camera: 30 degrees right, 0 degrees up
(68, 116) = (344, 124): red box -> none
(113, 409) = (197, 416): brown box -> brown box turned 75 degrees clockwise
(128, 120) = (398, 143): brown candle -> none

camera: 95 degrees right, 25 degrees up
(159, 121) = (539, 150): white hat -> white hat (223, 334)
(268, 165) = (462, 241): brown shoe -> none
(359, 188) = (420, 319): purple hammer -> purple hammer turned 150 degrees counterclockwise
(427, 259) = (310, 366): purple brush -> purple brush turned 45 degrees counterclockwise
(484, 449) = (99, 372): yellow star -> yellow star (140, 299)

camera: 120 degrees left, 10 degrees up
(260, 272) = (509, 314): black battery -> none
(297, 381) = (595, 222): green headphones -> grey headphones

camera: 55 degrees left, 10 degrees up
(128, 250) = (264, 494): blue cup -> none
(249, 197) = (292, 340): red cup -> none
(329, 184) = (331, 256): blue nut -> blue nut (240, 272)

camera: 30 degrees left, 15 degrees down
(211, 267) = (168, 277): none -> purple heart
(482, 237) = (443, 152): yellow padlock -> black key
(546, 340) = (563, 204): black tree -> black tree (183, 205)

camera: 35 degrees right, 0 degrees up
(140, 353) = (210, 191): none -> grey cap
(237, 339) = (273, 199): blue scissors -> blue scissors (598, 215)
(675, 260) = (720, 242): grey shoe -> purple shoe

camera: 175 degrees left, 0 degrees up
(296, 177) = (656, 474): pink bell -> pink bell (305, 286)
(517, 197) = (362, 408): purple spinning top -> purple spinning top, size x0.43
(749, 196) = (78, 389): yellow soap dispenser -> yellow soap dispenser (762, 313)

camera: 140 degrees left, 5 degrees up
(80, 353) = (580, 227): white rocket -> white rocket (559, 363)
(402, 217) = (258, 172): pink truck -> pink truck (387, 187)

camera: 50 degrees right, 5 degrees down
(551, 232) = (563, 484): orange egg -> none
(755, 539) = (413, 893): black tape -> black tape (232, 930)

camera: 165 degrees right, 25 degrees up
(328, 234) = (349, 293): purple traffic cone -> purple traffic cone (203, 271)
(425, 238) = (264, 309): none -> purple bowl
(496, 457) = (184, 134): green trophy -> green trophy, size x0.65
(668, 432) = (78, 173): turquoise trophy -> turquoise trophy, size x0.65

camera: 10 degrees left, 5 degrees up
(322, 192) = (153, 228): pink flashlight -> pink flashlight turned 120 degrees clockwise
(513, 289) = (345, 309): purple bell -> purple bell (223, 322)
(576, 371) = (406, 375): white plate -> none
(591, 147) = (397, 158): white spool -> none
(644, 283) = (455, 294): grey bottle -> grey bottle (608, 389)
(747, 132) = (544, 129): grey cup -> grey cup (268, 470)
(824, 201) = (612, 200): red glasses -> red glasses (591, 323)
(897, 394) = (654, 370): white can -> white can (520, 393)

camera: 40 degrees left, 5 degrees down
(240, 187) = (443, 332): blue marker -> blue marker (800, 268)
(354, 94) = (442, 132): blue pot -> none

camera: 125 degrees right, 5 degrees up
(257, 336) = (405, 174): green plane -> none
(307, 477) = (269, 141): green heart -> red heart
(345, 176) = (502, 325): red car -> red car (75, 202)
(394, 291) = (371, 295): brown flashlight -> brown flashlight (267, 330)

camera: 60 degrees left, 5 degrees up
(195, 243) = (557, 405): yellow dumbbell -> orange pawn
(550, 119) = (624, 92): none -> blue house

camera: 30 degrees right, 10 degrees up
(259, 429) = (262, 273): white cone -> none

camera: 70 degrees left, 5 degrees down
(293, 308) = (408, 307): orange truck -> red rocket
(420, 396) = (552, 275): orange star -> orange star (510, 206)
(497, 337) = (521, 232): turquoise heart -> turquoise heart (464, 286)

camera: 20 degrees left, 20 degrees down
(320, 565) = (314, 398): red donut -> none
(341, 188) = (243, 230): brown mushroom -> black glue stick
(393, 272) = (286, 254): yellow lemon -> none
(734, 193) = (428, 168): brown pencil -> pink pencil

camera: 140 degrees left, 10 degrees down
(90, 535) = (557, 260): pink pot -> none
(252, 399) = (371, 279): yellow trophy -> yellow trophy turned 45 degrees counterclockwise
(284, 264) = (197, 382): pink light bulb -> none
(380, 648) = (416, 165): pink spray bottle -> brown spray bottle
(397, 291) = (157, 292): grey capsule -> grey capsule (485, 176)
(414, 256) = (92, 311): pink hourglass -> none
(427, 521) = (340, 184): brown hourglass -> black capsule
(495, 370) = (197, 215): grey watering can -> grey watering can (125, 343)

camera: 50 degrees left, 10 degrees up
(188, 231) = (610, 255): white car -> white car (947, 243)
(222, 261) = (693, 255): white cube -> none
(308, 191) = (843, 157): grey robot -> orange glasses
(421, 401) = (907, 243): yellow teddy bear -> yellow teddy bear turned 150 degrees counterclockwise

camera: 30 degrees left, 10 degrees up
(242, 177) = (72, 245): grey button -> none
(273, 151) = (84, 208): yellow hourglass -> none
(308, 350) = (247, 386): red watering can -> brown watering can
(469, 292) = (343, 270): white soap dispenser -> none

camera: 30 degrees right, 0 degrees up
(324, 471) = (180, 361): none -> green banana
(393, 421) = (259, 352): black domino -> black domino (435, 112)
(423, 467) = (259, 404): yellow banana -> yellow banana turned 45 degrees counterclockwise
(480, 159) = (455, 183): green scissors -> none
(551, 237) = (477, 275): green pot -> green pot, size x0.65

> DIRECTIONS
Every line of the listing above that includes "watering" should be copied out.

> WRITTEN RESPONSE
(495, 370) = (197, 215): grey watering can -> grey watering can (125, 343)
(308, 350) = (247, 386): red watering can -> brown watering can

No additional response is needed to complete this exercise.